WHAT TO WORK ON
Whenever a line carries the word "gray", pull it out of the entries.

ENTRIES SUPPLIED
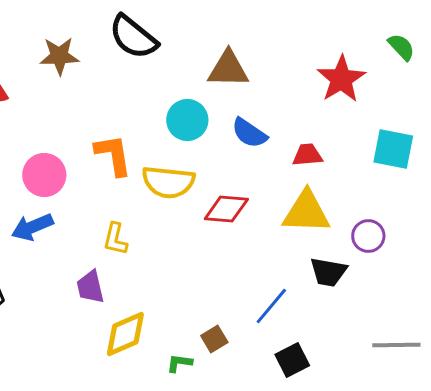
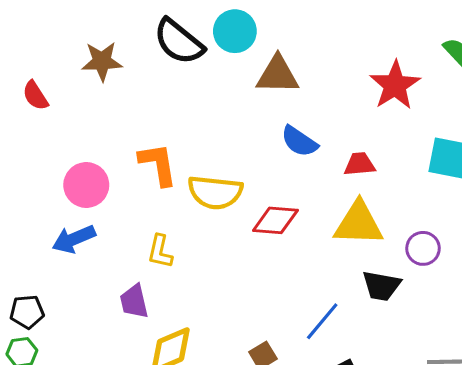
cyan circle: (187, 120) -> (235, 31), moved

==

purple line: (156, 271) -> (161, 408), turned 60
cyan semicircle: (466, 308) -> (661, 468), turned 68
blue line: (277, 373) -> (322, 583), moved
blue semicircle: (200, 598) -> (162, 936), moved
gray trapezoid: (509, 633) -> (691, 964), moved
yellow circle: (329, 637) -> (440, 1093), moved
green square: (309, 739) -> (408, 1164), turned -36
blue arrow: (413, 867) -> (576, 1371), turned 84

* * *

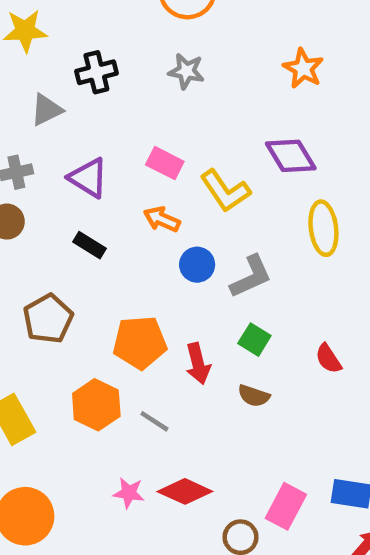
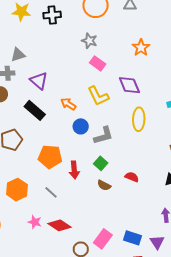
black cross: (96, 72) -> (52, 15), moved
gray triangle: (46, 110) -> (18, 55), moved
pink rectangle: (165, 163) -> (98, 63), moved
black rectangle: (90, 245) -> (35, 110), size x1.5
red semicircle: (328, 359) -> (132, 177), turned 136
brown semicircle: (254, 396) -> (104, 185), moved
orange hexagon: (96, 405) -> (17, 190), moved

EXERCISE ANSWER
gray trapezoid: (509, 633) -> (691, 964), moved
gray triangle: (46, 110) -> (18, 55), moved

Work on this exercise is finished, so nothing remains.